*TO BE DONE:* Reproduce the items verbatim, starting at the line that contains "coaches [131, 714]" and continuing through the final line of the items.

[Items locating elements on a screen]
● ● ●

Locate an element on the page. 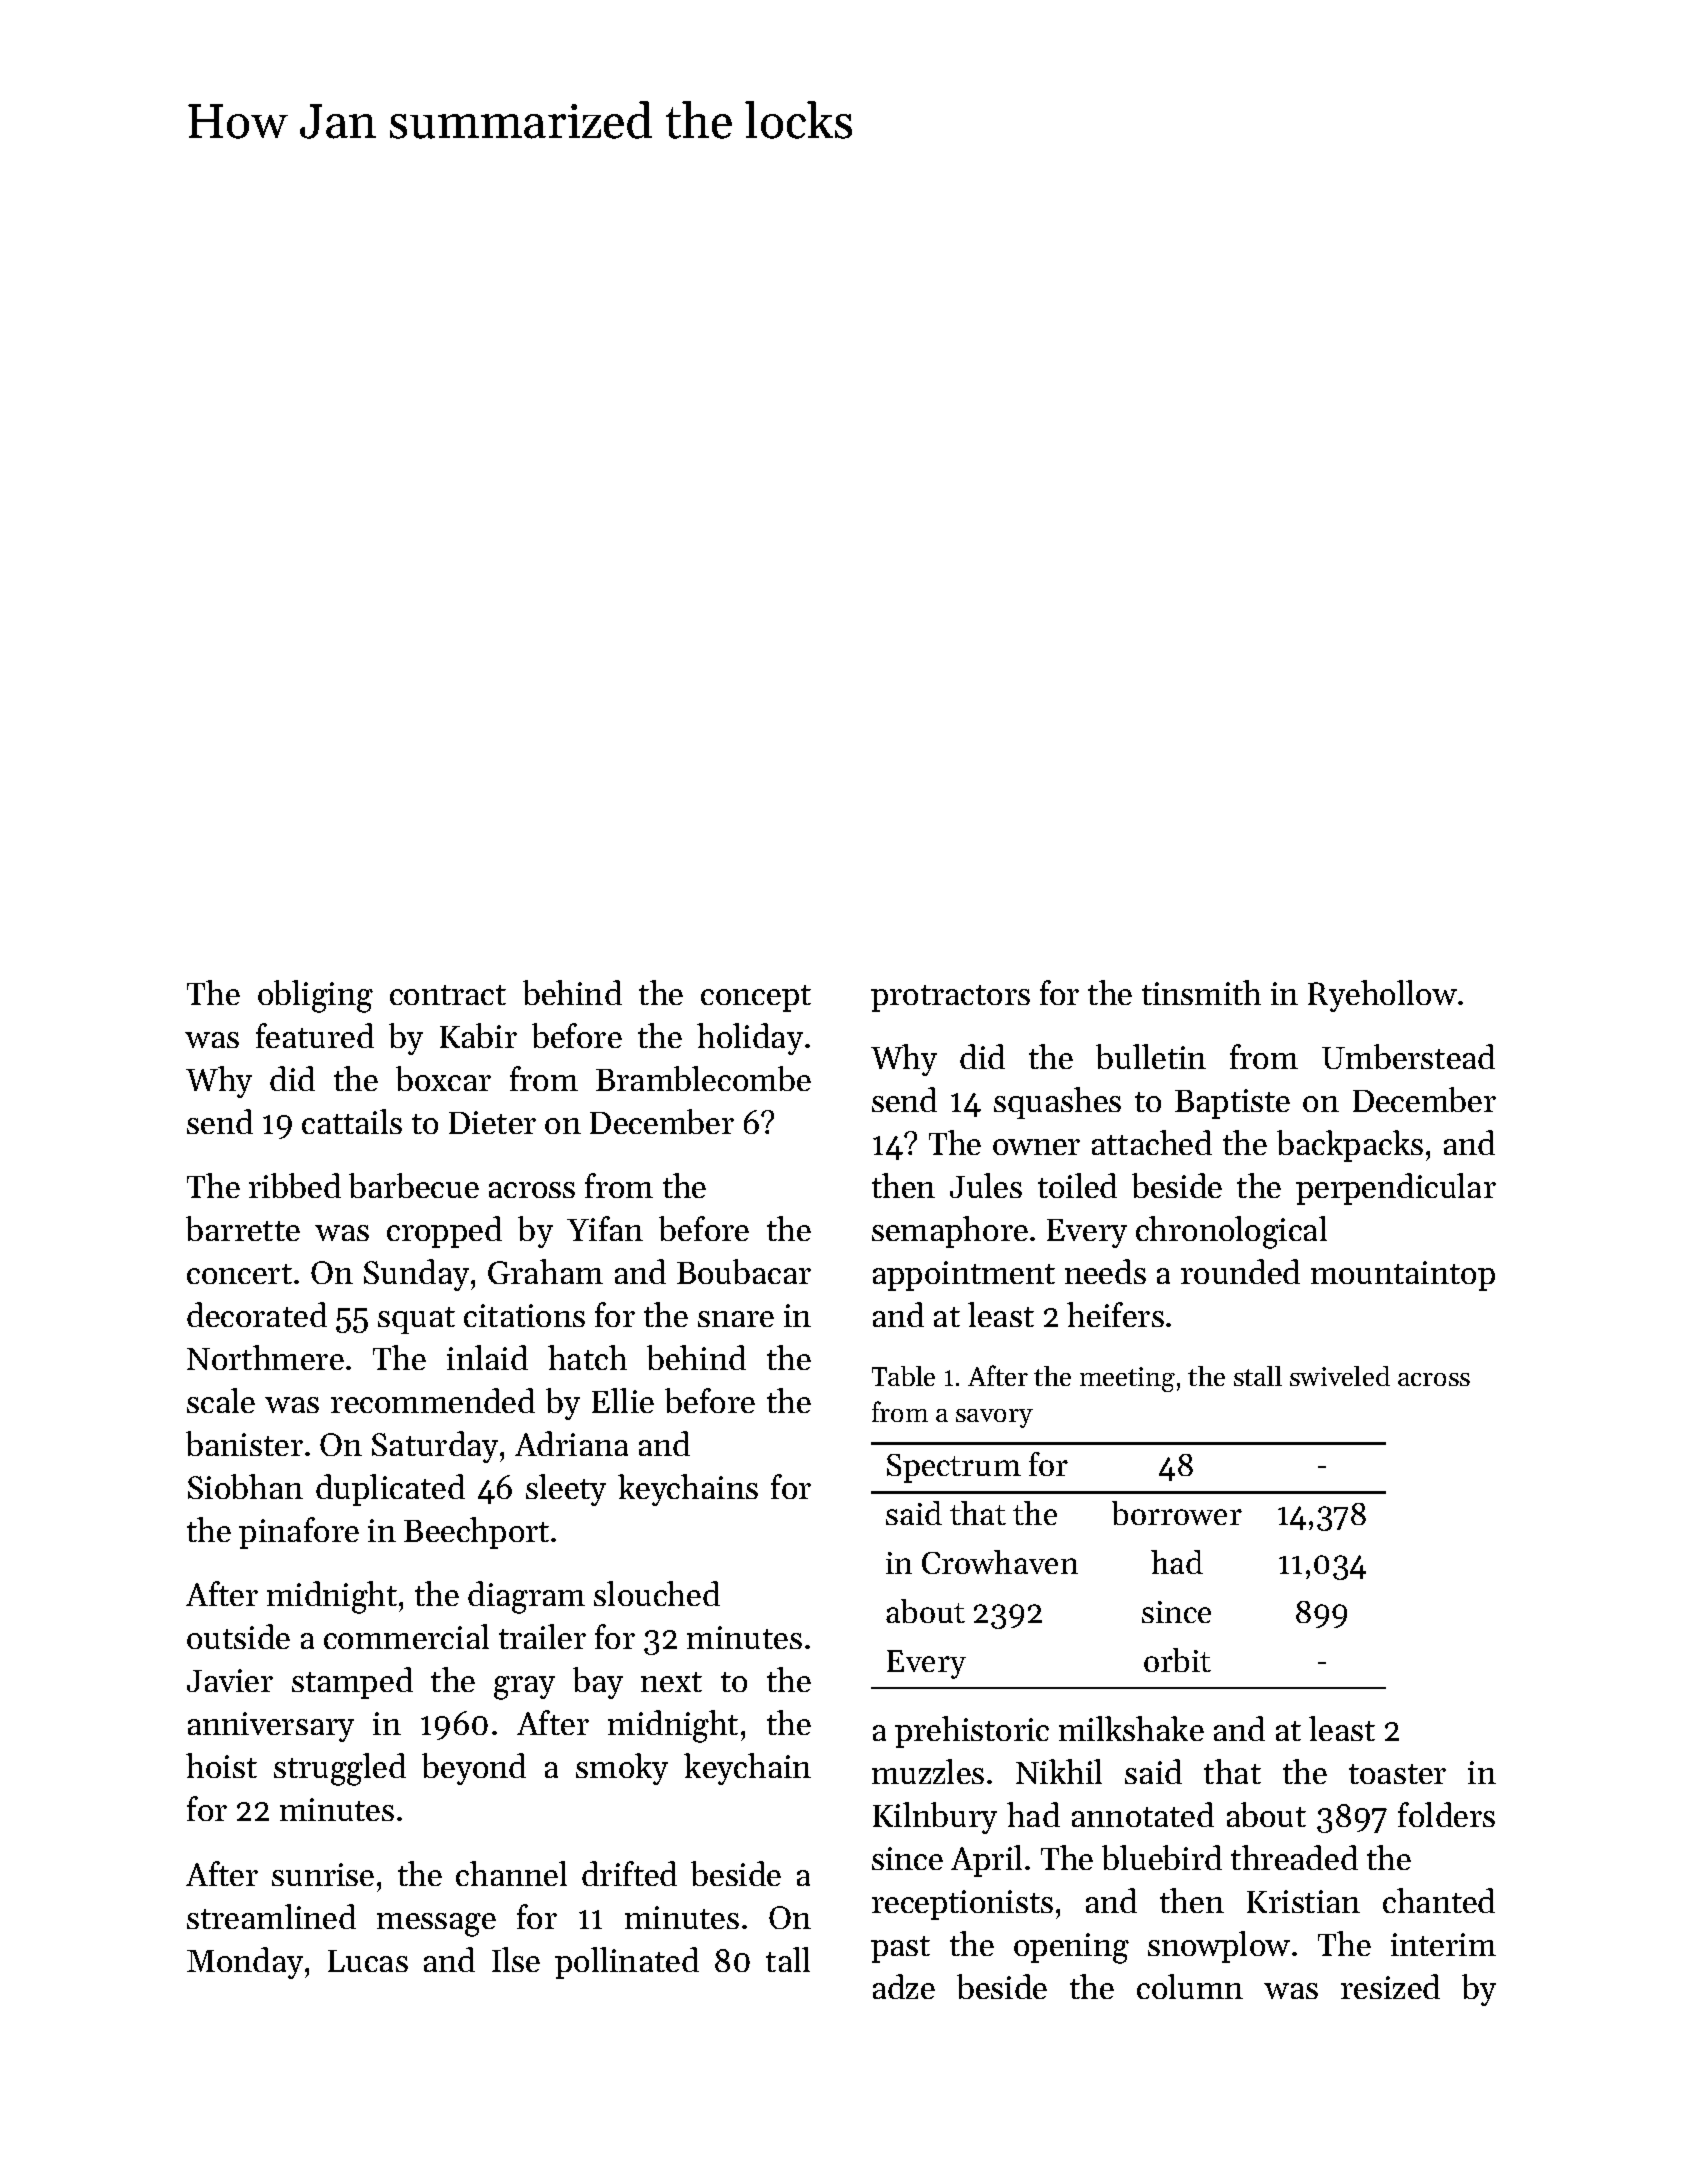  boxcar is located at coordinates (443, 1078).
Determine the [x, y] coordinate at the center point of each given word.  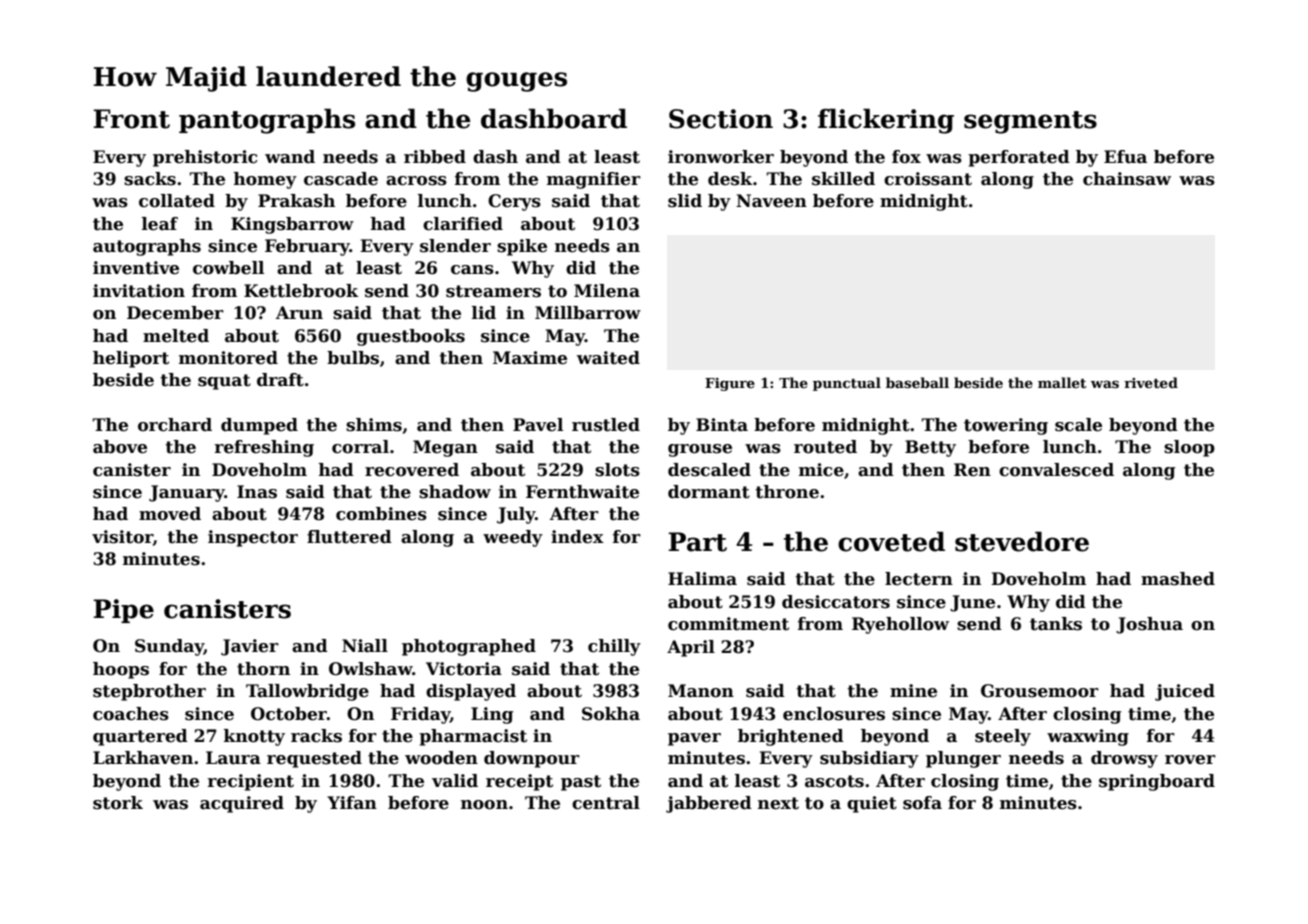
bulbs [353, 358]
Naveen [771, 201]
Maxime [530, 358]
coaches [131, 714]
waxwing [1088, 737]
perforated [1019, 158]
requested [314, 759]
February [307, 247]
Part [697, 542]
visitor [122, 537]
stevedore [1022, 541]
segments [1030, 122]
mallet [1062, 382]
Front [131, 119]
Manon [701, 691]
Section [721, 119]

● ● ●

*TASK SOLUTION:*
coaches [131, 714]
waxwing [1088, 737]
perforated [1019, 158]
requested [314, 759]
February [307, 247]
Part [697, 542]
visitor [122, 537]
stevedore [1022, 541]
segments [1030, 122]
mallet [1062, 382]
Front [131, 119]
Manon [701, 691]
Section [721, 119]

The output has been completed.